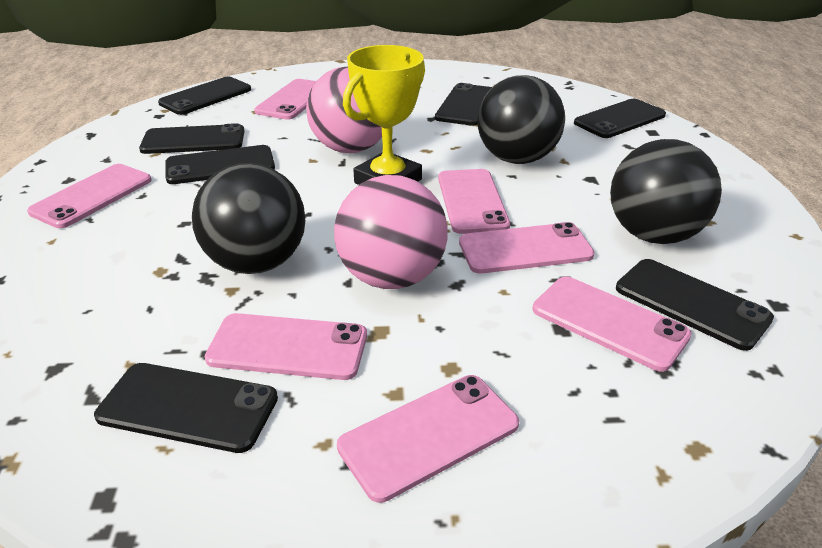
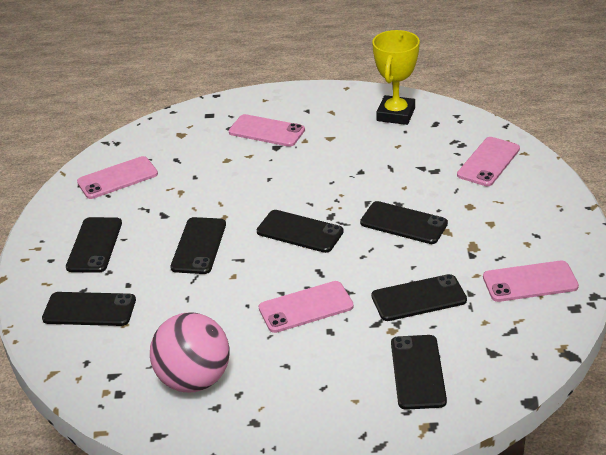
black ball: 3 -> 0
pink ball: 2 -> 1
pink phone: 7 -> 5

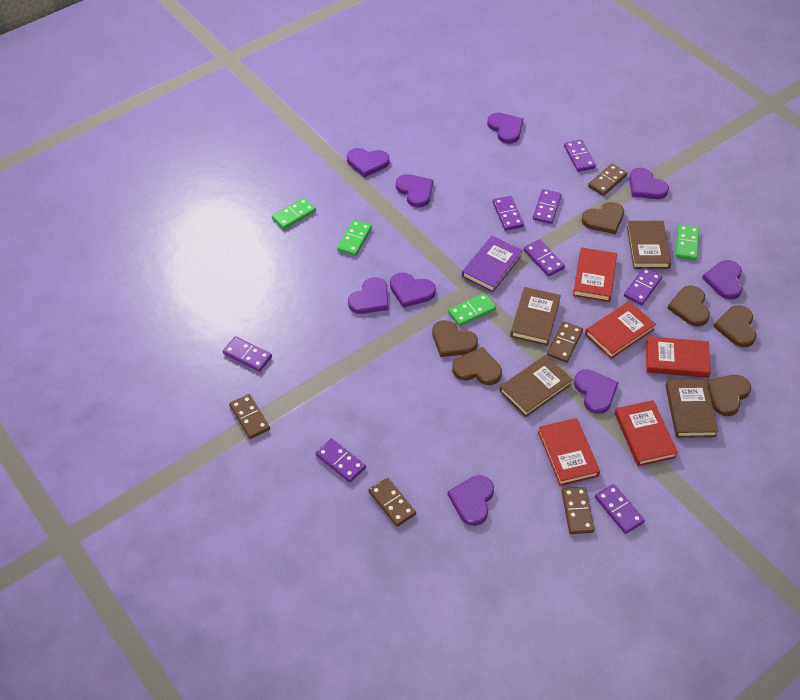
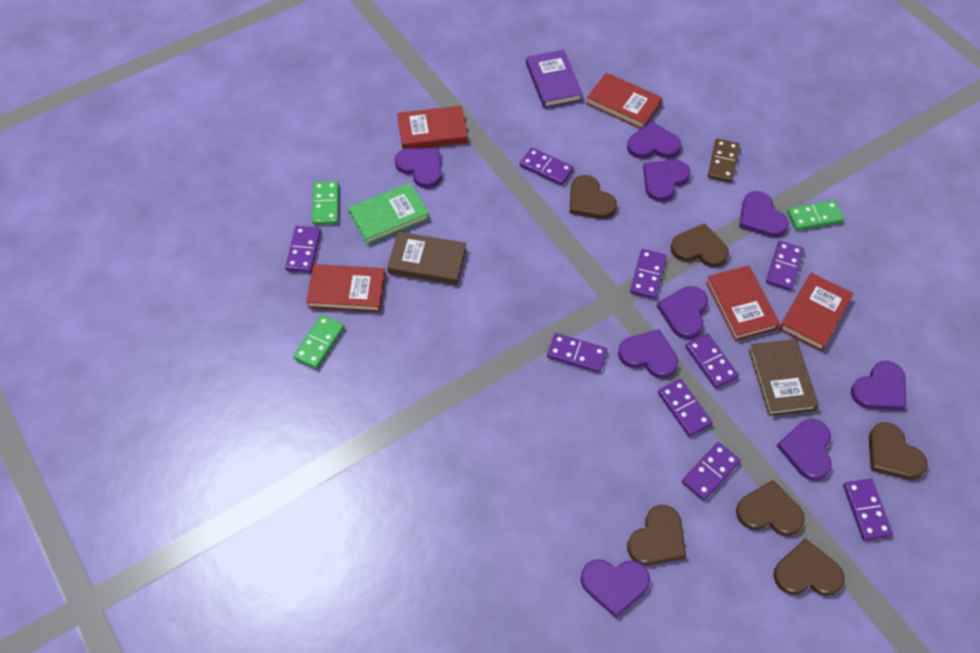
brown book: 4 -> 2
brown domino: 5 -> 1
green book: 0 -> 1
green domino: 4 -> 3
purple domino: 8 -> 9

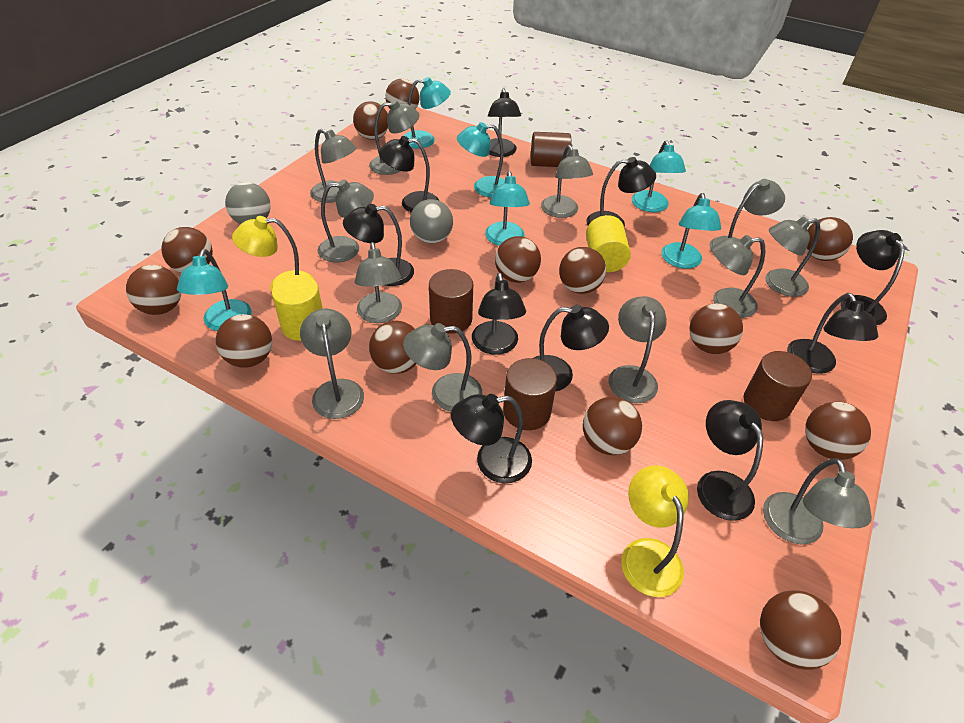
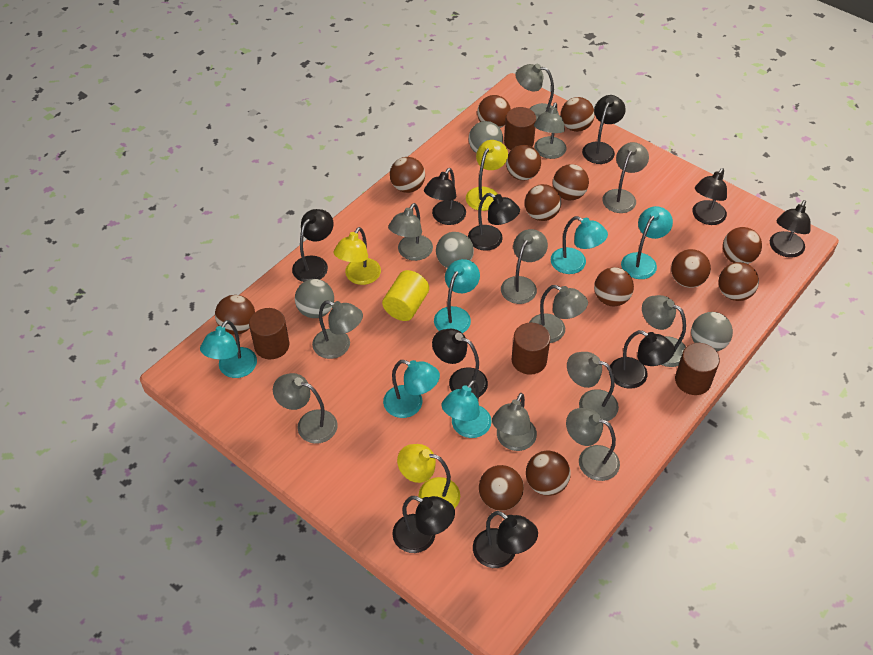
grey ball: 2 -> 4
yellow cylinder: 2 -> 1
yellow lamp: 2 -> 3

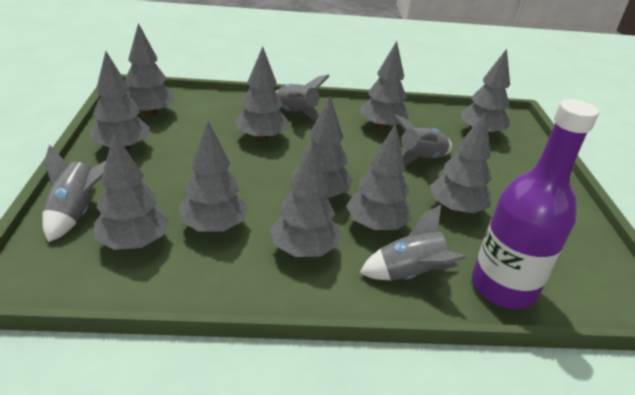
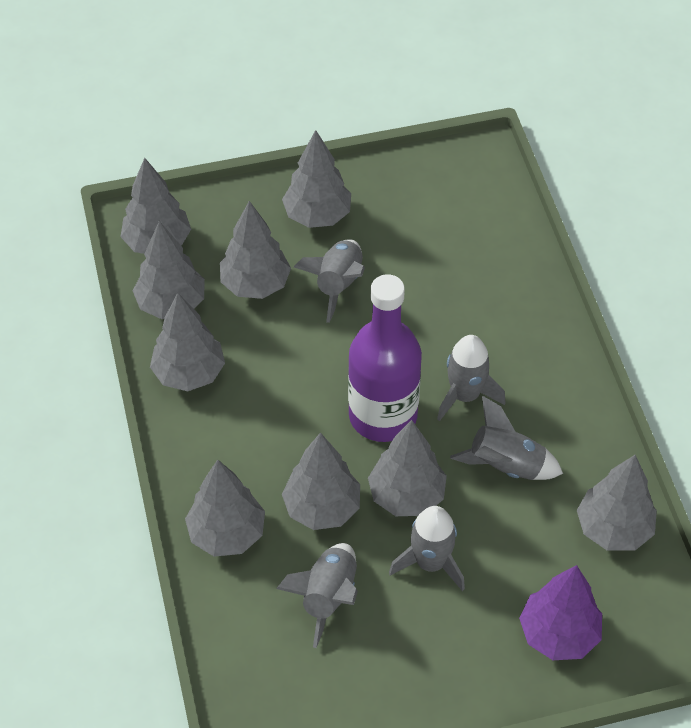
grey rocket: 4 -> 5
grey tree: 11 -> 9
purple tree: 0 -> 1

◆ Task directions:
An exact copy of the entries above, with no pictures, is the required answer.

◆ Solution to the problem:
black ball: 3 -> 0
pink ball: 2 -> 1
pink phone: 7 -> 5

brown book: 4 -> 2
brown domino: 5 -> 1
green book: 0 -> 1
green domino: 4 -> 3
purple domino: 8 -> 9

grey ball: 2 -> 4
yellow cylinder: 2 -> 1
yellow lamp: 2 -> 3

grey rocket: 4 -> 5
grey tree: 11 -> 9
purple tree: 0 -> 1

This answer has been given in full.